■ EXERCISE ■
Take each line of the data that contains the string "minus" and copy it.

Before-and-after change records:

★ ★ ★

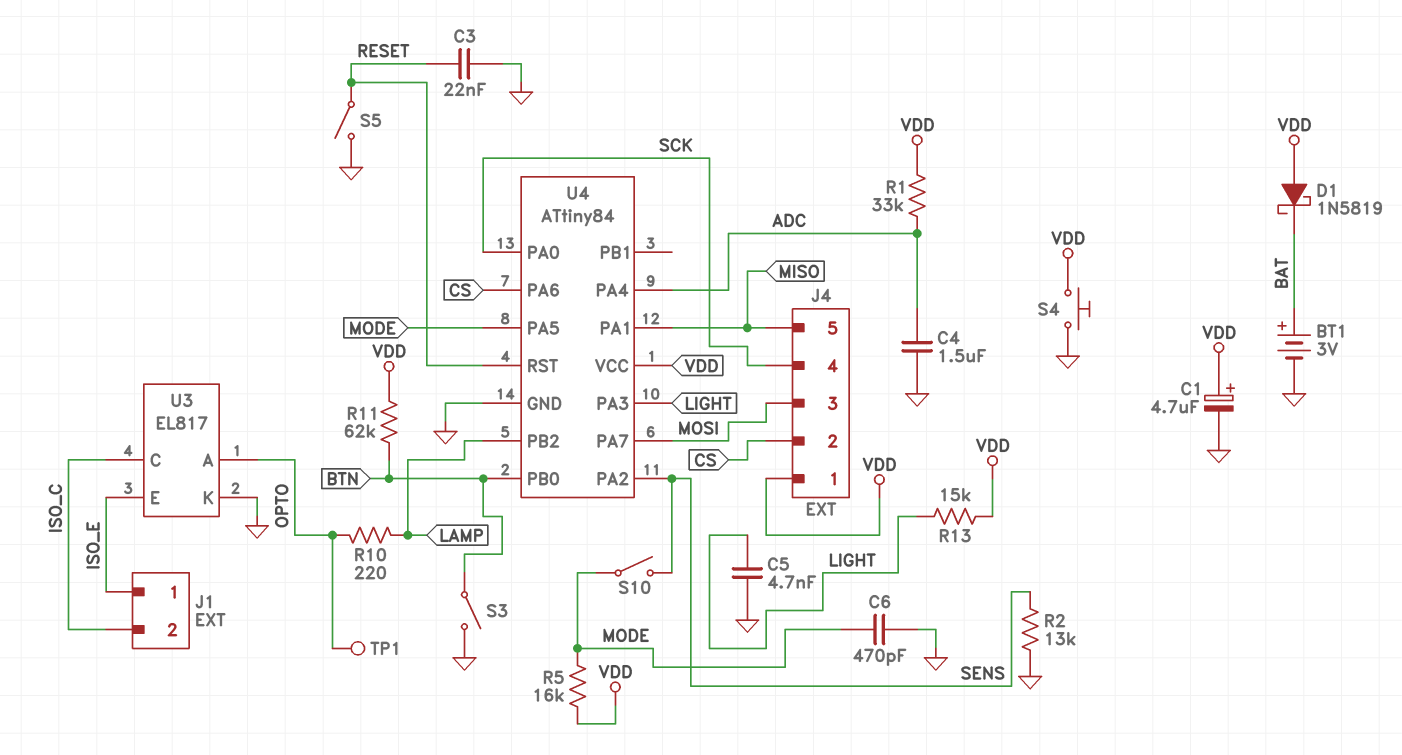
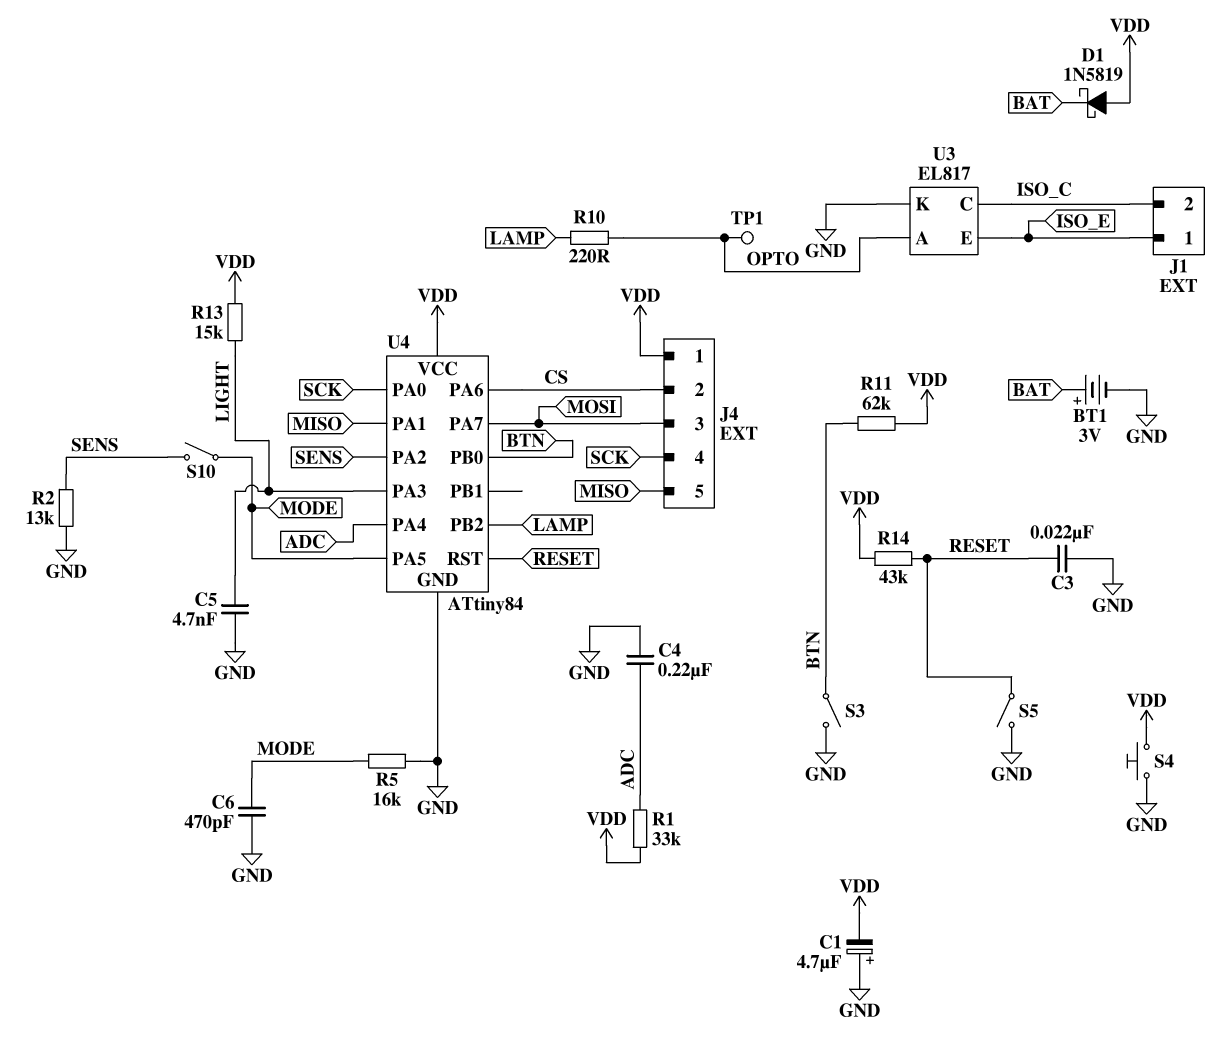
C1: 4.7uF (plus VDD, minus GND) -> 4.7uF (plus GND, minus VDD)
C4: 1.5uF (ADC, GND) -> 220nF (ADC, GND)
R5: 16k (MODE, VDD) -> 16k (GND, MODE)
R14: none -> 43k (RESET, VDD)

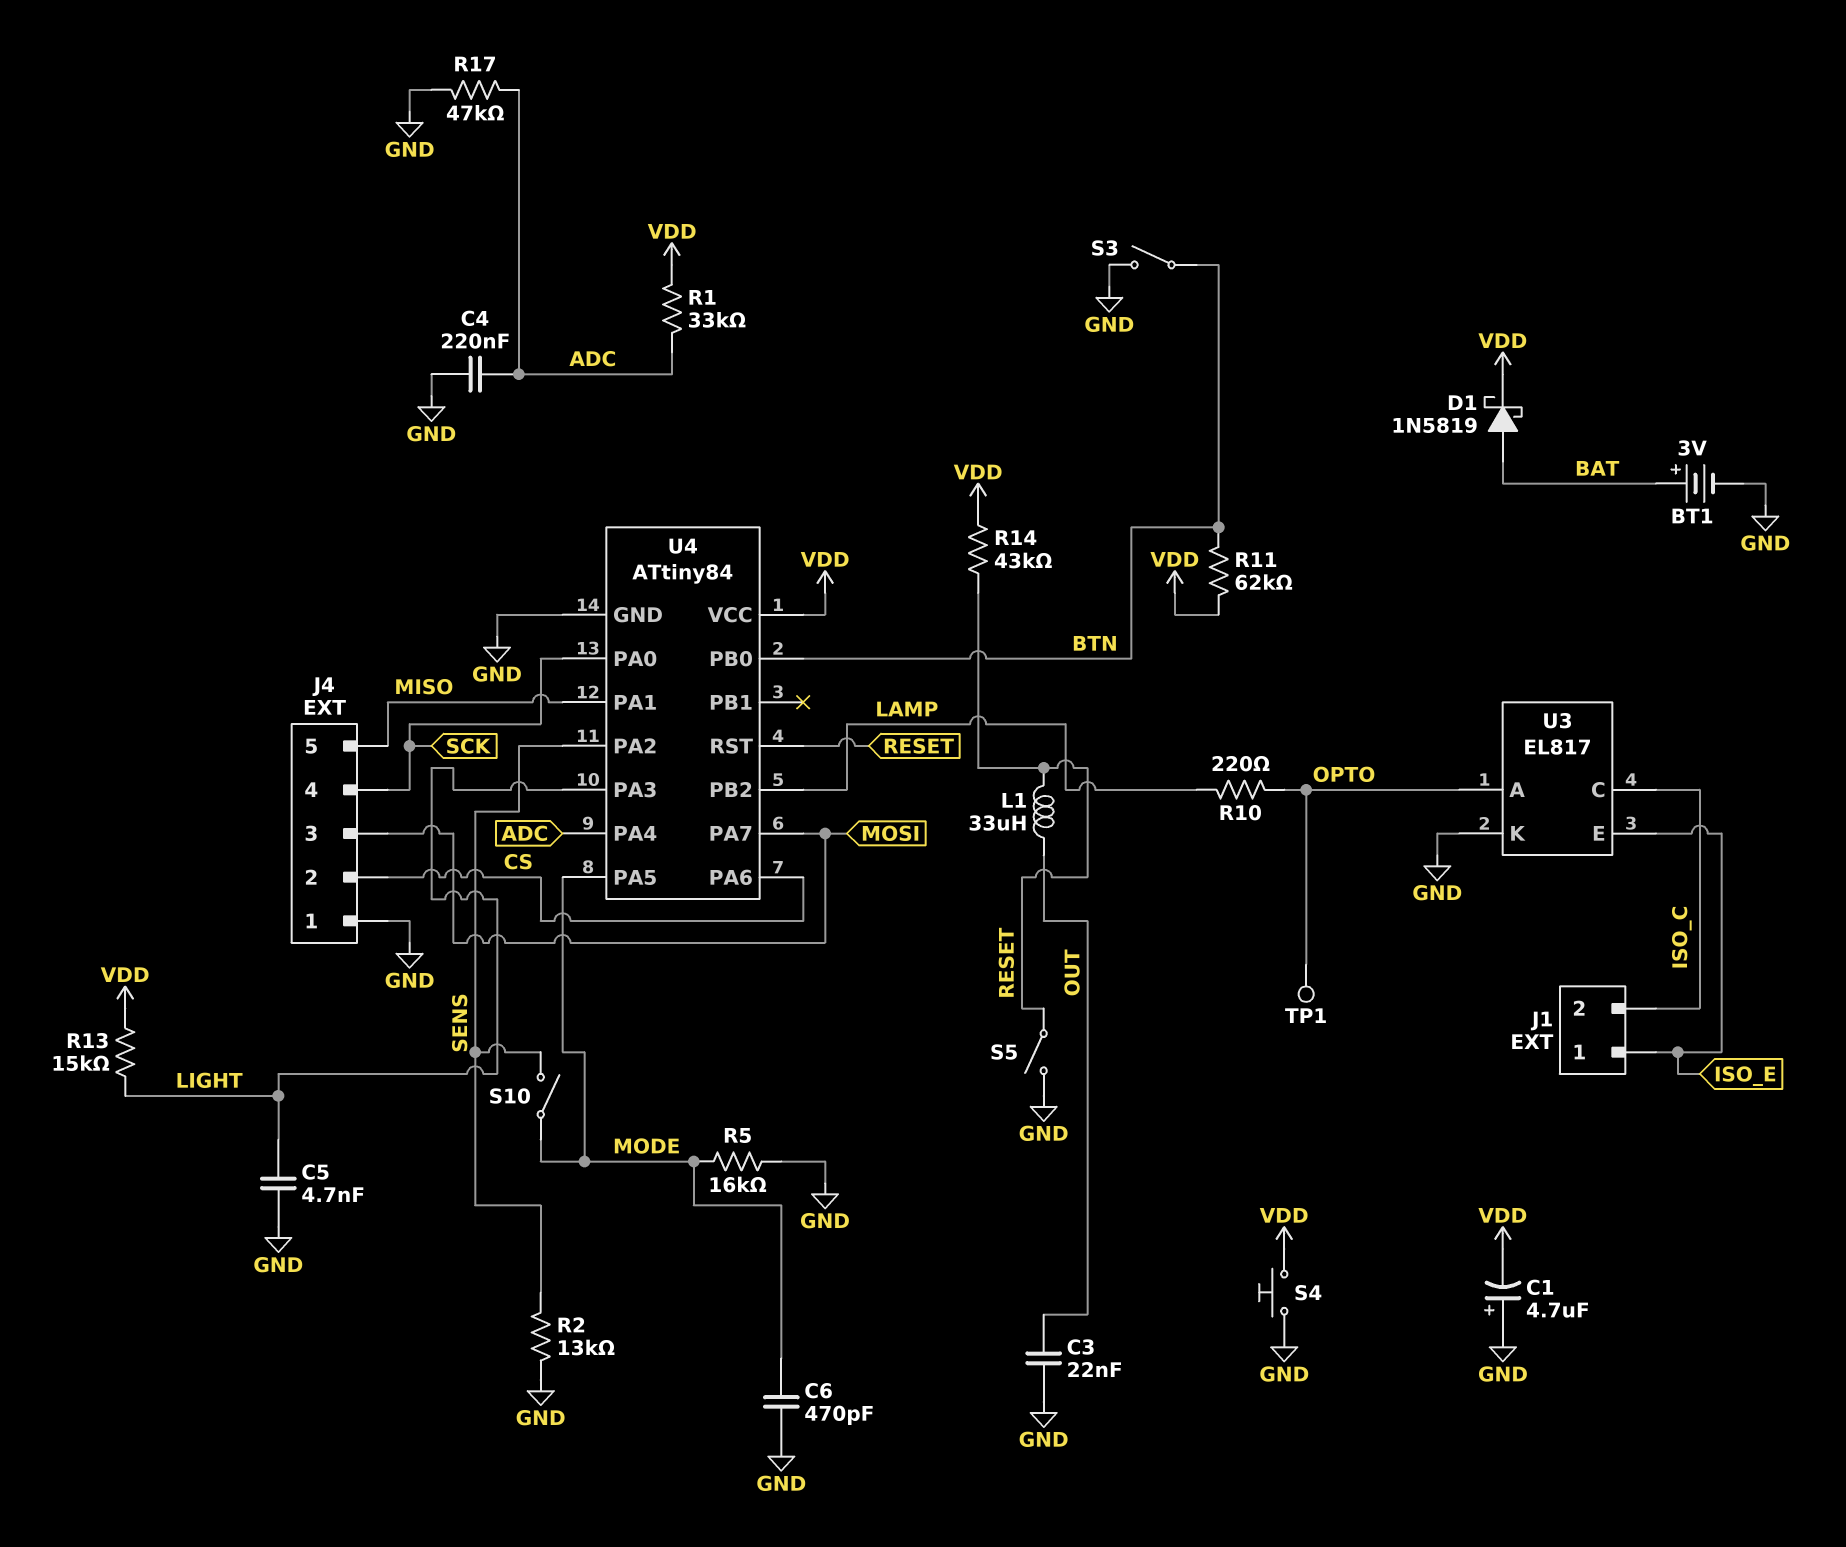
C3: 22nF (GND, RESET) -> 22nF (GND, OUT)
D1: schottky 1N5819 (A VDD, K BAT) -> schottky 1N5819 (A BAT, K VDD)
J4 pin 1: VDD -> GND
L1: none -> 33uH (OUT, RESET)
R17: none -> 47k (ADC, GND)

★ ★ ★

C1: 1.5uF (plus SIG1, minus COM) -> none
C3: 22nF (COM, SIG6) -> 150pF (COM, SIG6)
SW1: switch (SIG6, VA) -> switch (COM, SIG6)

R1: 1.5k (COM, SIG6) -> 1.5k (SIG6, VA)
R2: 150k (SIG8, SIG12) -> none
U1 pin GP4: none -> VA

★ ★ ★

■ ANSWER TO THIS PROBLEM ■
C1: 4.7uF (plus VDD, minus GND) -> 4.7uF (plus GND, minus VDD)
C1: 1.5uF (plus SIG1, minus COM) -> none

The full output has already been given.